Structured diff data
====================

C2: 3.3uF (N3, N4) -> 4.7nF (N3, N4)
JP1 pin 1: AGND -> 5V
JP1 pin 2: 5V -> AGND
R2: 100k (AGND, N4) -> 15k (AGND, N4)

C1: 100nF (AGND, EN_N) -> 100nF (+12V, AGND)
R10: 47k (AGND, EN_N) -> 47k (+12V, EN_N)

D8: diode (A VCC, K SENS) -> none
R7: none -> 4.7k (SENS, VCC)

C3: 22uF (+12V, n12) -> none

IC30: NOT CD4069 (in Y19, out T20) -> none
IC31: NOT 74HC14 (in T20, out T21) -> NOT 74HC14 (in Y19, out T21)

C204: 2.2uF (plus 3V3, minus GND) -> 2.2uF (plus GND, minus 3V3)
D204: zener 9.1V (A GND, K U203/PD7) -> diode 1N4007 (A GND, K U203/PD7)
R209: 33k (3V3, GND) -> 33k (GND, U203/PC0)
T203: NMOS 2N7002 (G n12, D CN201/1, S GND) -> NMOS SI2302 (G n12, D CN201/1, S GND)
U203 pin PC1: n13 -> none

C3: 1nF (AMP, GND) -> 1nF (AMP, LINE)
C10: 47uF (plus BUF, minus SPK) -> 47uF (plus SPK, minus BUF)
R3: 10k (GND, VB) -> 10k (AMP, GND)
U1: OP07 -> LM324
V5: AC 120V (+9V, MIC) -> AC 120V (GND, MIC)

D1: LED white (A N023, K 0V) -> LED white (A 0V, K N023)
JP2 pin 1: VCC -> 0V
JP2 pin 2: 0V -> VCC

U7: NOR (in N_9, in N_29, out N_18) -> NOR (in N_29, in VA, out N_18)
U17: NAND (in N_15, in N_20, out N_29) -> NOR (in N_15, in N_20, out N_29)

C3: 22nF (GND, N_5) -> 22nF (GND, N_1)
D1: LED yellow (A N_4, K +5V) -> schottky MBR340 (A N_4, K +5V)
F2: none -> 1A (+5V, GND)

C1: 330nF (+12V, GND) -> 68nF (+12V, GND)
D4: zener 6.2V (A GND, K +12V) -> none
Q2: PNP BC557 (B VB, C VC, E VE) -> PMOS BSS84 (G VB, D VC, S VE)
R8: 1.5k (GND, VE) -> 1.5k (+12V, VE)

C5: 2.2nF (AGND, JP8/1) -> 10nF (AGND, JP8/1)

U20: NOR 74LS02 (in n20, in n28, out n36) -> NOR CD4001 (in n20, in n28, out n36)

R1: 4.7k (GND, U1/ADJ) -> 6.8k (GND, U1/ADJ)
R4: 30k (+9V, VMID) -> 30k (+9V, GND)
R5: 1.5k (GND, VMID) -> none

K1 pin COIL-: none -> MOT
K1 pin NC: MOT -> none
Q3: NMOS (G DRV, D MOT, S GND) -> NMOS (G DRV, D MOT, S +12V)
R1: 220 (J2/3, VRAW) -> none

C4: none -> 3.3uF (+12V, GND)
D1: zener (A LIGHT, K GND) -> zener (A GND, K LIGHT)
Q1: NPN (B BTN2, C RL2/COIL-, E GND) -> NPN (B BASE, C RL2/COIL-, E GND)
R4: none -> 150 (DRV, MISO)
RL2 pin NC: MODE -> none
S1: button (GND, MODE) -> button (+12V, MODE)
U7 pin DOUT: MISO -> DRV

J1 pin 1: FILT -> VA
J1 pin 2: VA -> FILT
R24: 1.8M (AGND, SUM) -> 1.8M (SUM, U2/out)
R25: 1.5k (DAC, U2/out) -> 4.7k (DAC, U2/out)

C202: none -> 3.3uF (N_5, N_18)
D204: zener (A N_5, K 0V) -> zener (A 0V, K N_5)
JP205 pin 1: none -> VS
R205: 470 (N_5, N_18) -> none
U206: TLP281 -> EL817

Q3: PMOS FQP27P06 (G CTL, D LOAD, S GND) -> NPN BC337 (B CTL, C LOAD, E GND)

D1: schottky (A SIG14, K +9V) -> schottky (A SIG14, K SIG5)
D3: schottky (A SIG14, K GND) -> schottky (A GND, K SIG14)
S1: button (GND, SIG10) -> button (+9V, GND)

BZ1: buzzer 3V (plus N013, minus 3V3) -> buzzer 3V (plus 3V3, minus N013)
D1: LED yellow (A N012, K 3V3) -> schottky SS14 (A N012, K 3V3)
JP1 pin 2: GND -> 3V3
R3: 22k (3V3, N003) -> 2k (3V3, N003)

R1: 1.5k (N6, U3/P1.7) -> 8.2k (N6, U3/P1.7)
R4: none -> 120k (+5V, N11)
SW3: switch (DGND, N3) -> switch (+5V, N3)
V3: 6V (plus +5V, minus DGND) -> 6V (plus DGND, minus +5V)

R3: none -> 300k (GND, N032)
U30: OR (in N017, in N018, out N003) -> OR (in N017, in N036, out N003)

====================

▸ Work request
Print every record exactly as it was given.

▸ Answer
C2: 3.3uF (N3, N4) -> 4.7nF (N3, N4)
JP1 pin 1: AGND -> 5V
JP1 pin 2: 5V -> AGND
R2: 100k (AGND, N4) -> 15k (AGND, N4)

C1: 100nF (AGND, EN_N) -> 100nF (+12V, AGND)
R10: 47k (AGND, EN_N) -> 47k (+12V, EN_N)

D8: diode (A VCC, K SENS) -> none
R7: none -> 4.7k (SENS, VCC)

C3: 22uF (+12V, n12) -> none

IC30: NOT CD4069 (in Y19, out T20) -> none
IC31: NOT 74HC14 (in T20, out T21) -> NOT 74HC14 (in Y19, out T21)

C204: 2.2uF (plus 3V3, minus GND) -> 2.2uF (plus GND, minus 3V3)
D204: zener 9.1V (A GND, K U203/PD7) -> diode 1N4007 (A GND, K U203/PD7)
R209: 33k (3V3, GND) -> 33k (GND, U203/PC0)
T203: NMOS 2N7002 (G n12, D CN201/1, S GND) -> NMOS SI2302 (G n12, D CN201/1, S GND)
U203 pin PC1: n13 -> none

C3: 1nF (AMP, GND) -> 1nF (AMP, LINE)
C10: 47uF (plus BUF, minus SPK) -> 47uF (plus SPK, minus BUF)
R3: 10k (GND, VB) -> 10k (AMP, GND)
U1: OP07 -> LM324
V5: AC 120V (+9V, MIC) -> AC 120V (GND, MIC)

D1: LED white (A N023, K 0V) -> LED white (A 0V, K N023)
JP2 pin 1: VCC -> 0V
JP2 pin 2: 0V -> VCC

U7: NOR (in N_9, in N_29, out N_18) -> NOR (in N_29, in VA, out N_18)
U17: NAND (in N_15, in N_20, out N_29) -> NOR (in N_15, in N_20, out N_29)

C3: 22nF (GND, N_5) -> 22nF (GND, N_1)
D1: LED yellow (A N_4, K +5V) -> schottky MBR340 (A N_4, K +5V)
F2: none -> 1A (+5V, GND)

C1: 330nF (+12V, GND) -> 68nF (+12V, GND)
D4: zener 6.2V (A GND, K +12V) -> none
Q2: PNP BC557 (B VB, C VC, E VE) -> PMOS BSS84 (G VB, D VC, S VE)
R8: 1.5k (GND, VE) -> 1.5k (+12V, VE)

C5: 2.2nF (AGND, JP8/1) -> 10nF (AGND, JP8/1)

U20: NOR 74LS02 (in n20, in n28, out n36) -> NOR CD4001 (in n20, in n28, out n36)

R1: 4.7k (GND, U1/ADJ) -> 6.8k (GND, U1/ADJ)
R4: 30k (+9V, VMID) -> 30k (+9V, GND)
R5: 1.5k (GND, VMID) -> none

K1 pin COIL-: none -> MOT
K1 pin NC: MOT -> none
Q3: NMOS (G DRV, D MOT, S GND) -> NMOS (G DRV, D MOT, S +12V)
R1: 220 (J2/3, VRAW) -> none

C4: none -> 3.3uF (+12V, GND)
D1: zener (A LIGHT, K GND) -> zener (A GND, K LIGHT)
Q1: NPN (B BTN2, C RL2/COIL-, E GND) -> NPN (B BASE, C RL2/COIL-, E GND)
R4: none -> 150 (DRV, MISO)
RL2 pin NC: MODE -> none
S1: button (GND, MODE) -> button (+12V, MODE)
U7 pin DOUT: MISO -> DRV

J1 pin 1: FILT -> VA
J1 pin 2: VA -> FILT
R24: 1.8M (AGND, SUM) -> 1.8M (SUM, U2/out)
R25: 1.5k (DAC, U2/out) -> 4.7k (DAC, U2/out)

C202: none -> 3.3uF (N_5, N_18)
D204: zener (A N_5, K 0V) -> zener (A 0V, K N_5)
JP205 pin 1: none -> VS
R205: 470 (N_5, N_18) -> none
U206: TLP281 -> EL817

Q3: PMOS FQP27P06 (G CTL, D LOAD, S GND) -> NPN BC337 (B CTL, C LOAD, E GND)

D1: schottky (A SIG14, K +9V) -> schottky (A SIG14, K SIG5)
D3: schottky (A SIG14, K GND) -> schottky (A GND, K SIG14)
S1: button (GND, SIG10) -> button (+9V, GND)

BZ1: buzzer 3V (plus N013, minus 3V3) -> buzzer 3V (plus 3V3, minus N013)
D1: LED yellow (A N012, K 3V3) -> schottky SS14 (A N012, K 3V3)
JP1 pin 2: GND -> 3V3
R3: 22k (3V3, N003) -> 2k (3V3, N003)

R1: 1.5k (N6, U3/P1.7) -> 8.2k (N6, U3/P1.7)
R4: none -> 120k (+5V, N11)
SW3: switch (DGND, N3) -> switch (+5V, N3)
V3: 6V (plus +5V, minus DGND) -> 6V (plus DGND, minus +5V)

R3: none -> 300k (GND, N032)
U30: OR (in N017, in N018, out N003) -> OR (in N017, in N036, out N003)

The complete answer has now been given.